--- START ---

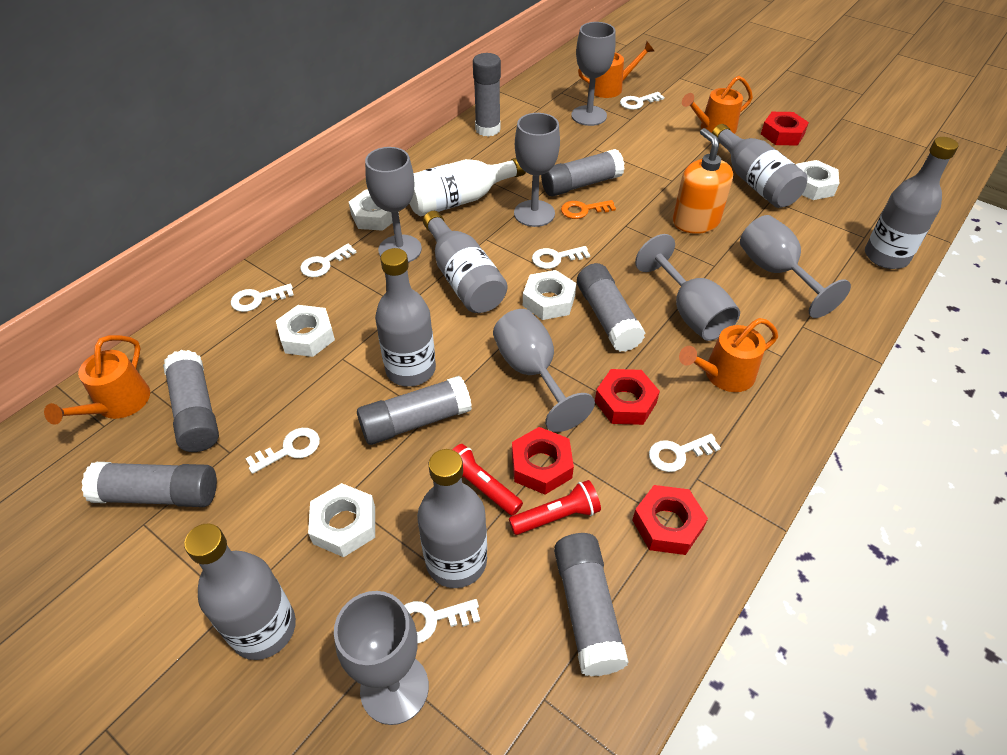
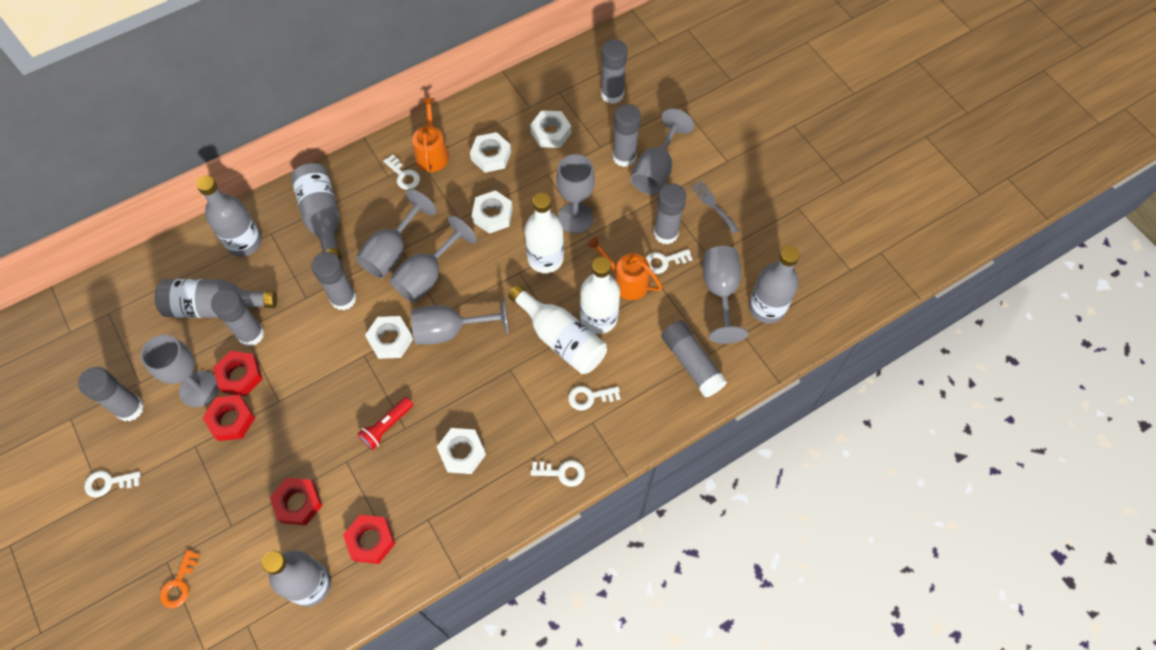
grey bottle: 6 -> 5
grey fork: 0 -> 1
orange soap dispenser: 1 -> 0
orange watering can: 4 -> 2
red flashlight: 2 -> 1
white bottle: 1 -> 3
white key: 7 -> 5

--- END ---

- Task brief -
With the pictures removed, output the listing above exactly.

- Response to the task -
grey bottle: 6 -> 5
grey fork: 0 -> 1
orange soap dispenser: 1 -> 0
orange watering can: 4 -> 2
red flashlight: 2 -> 1
white bottle: 1 -> 3
white key: 7 -> 5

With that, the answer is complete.